_WHAT IS EXPECTED:_ In your copy, reproduce the entries exactly as they are, minus the images.

Stored items from a collection:
□ □ □ □
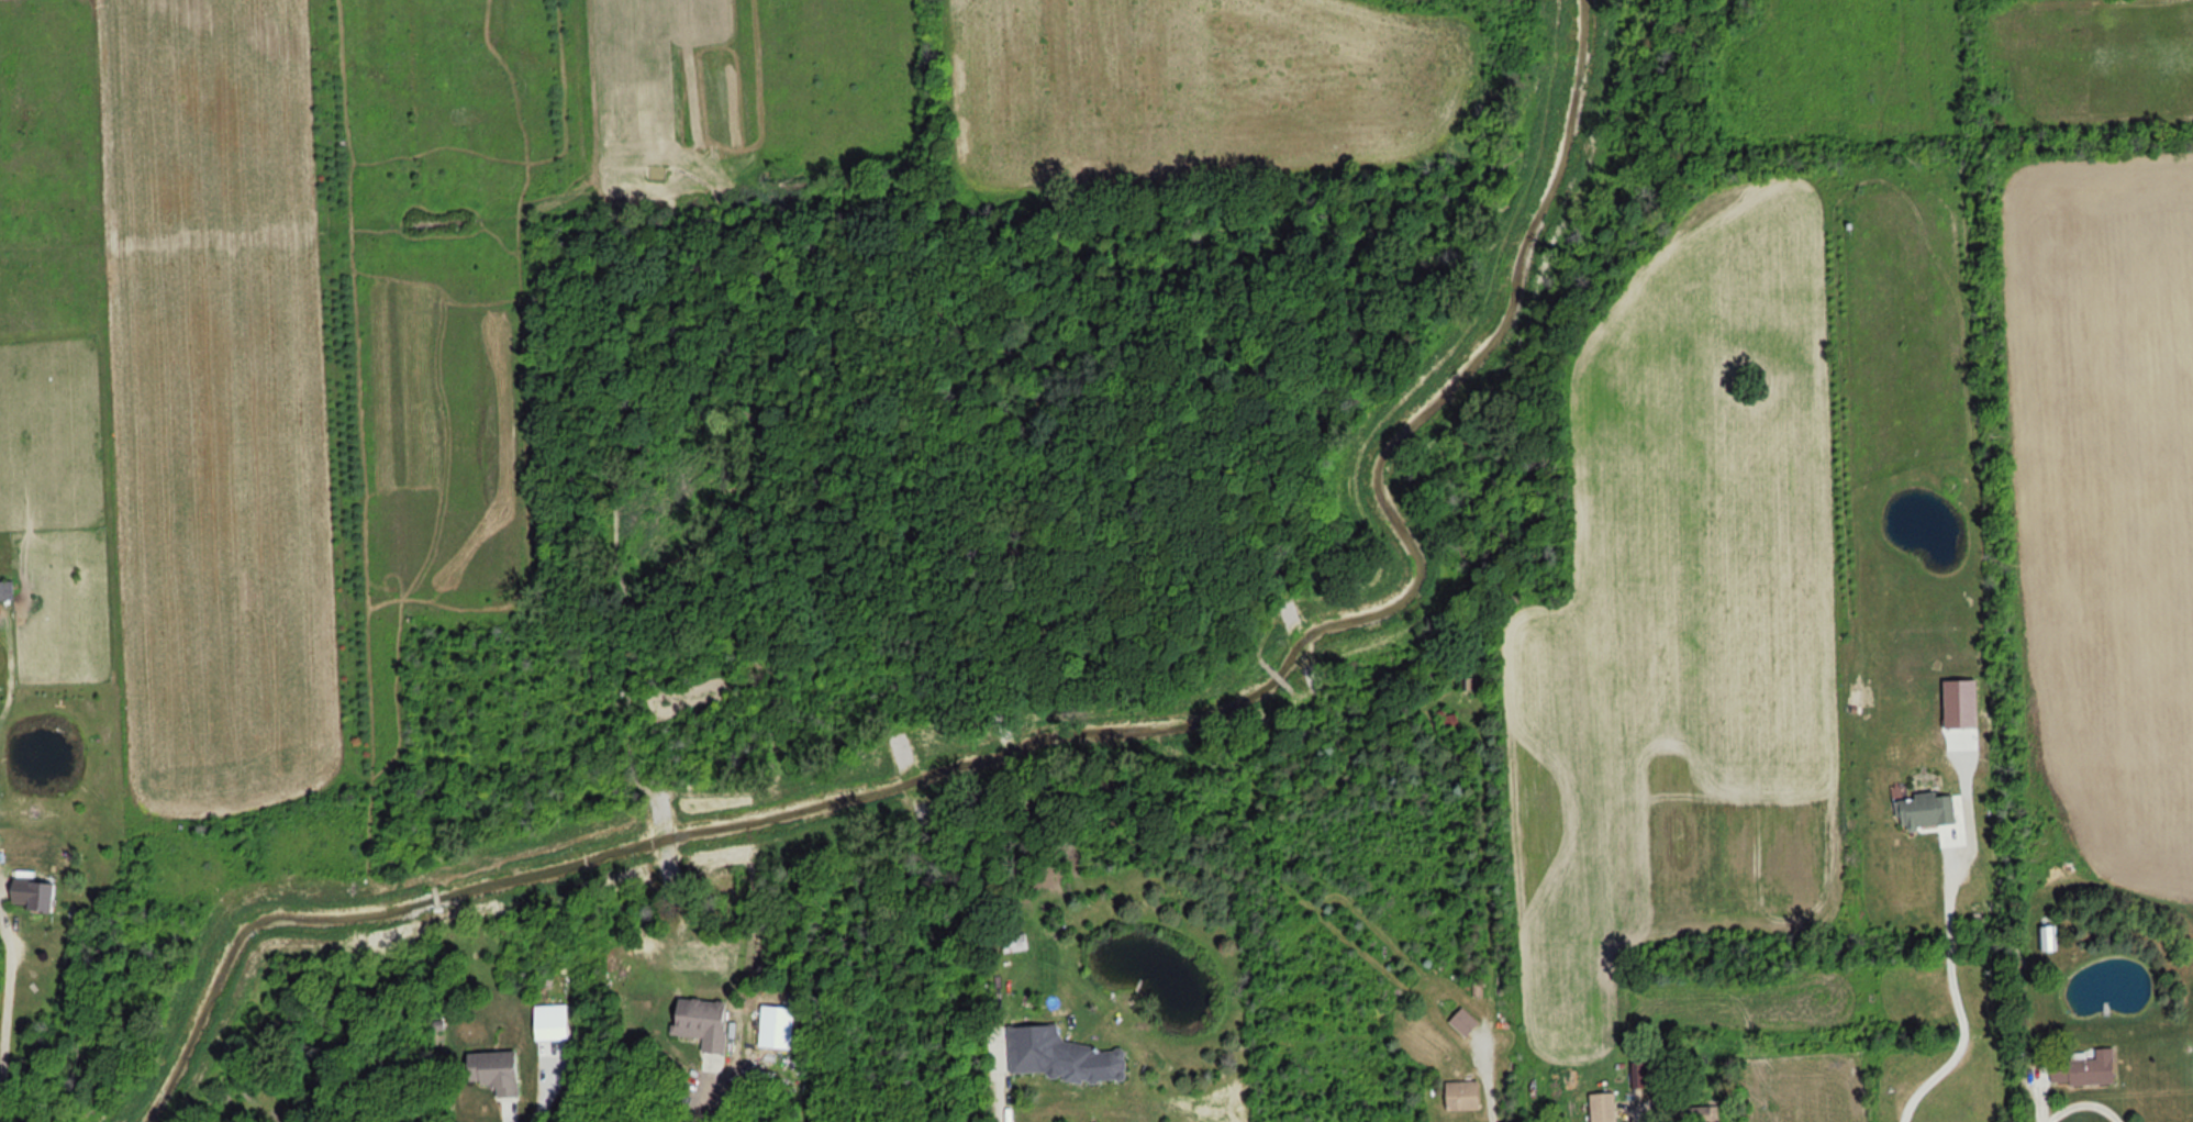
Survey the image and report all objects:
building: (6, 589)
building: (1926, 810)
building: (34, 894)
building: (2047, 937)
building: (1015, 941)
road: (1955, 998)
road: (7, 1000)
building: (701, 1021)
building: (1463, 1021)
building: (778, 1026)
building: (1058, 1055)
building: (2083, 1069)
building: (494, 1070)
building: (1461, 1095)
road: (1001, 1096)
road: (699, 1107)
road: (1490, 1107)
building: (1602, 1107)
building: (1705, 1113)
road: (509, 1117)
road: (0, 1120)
□ □ □ □
_WRITTEN SOLUTION:_
Survey the image and report all objects:
building: (6, 589)
building: (1926, 810)
building: (34, 894)
building: (2047, 937)
building: (1015, 941)
road: (1955, 998)
road: (7, 1000)
building: (701, 1021)
building: (1463, 1021)
building: (778, 1026)
building: (1058, 1055)
building: (2083, 1069)
building: (494, 1070)
building: (1461, 1095)
road: (1001, 1096)
road: (699, 1107)
road: (1490, 1107)
building: (1602, 1107)
building: (1705, 1113)
road: (509, 1117)
road: (0, 1120)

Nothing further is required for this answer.